**Description of the task**
Word for word and without images, transcribe all of the records.

**Provided data**
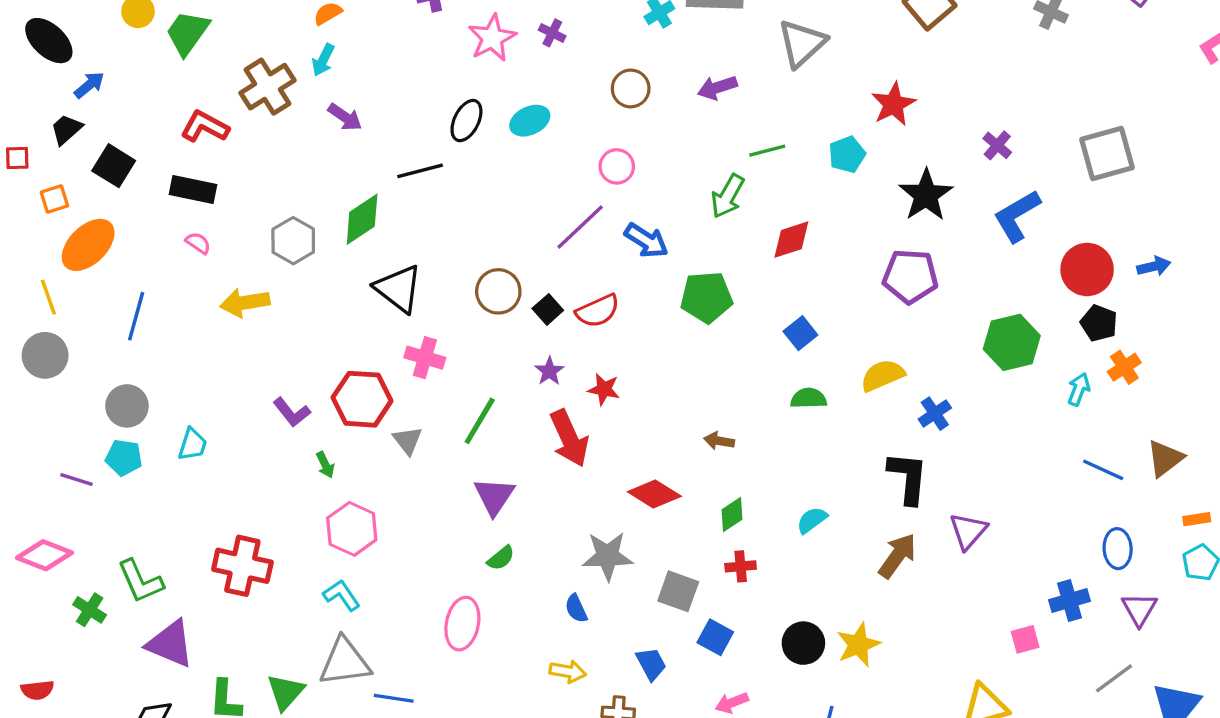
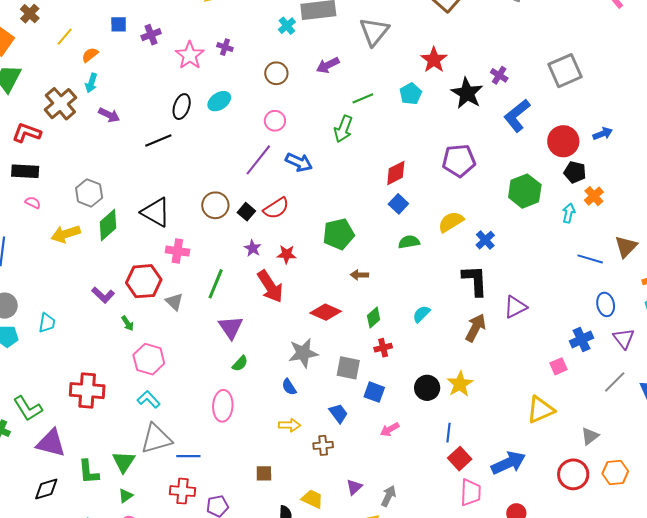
black star: (926, 195) -> (467, 93), moved
green diamond: (362, 219) -> (108, 225), moved
red diamond: (791, 240) -> (396, 173), moved
green pentagon: (706, 297) -> (339, 234), moved
purple triangle: (968, 531) -> (515, 307), turned 30

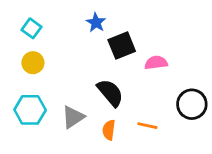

**Response**
black star: (926, 195) -> (467, 93), moved
green diamond: (362, 219) -> (108, 225), moved
red diamond: (791, 240) -> (396, 173), moved
green pentagon: (706, 297) -> (339, 234), moved
purple triangle: (968, 531) -> (515, 307), turned 30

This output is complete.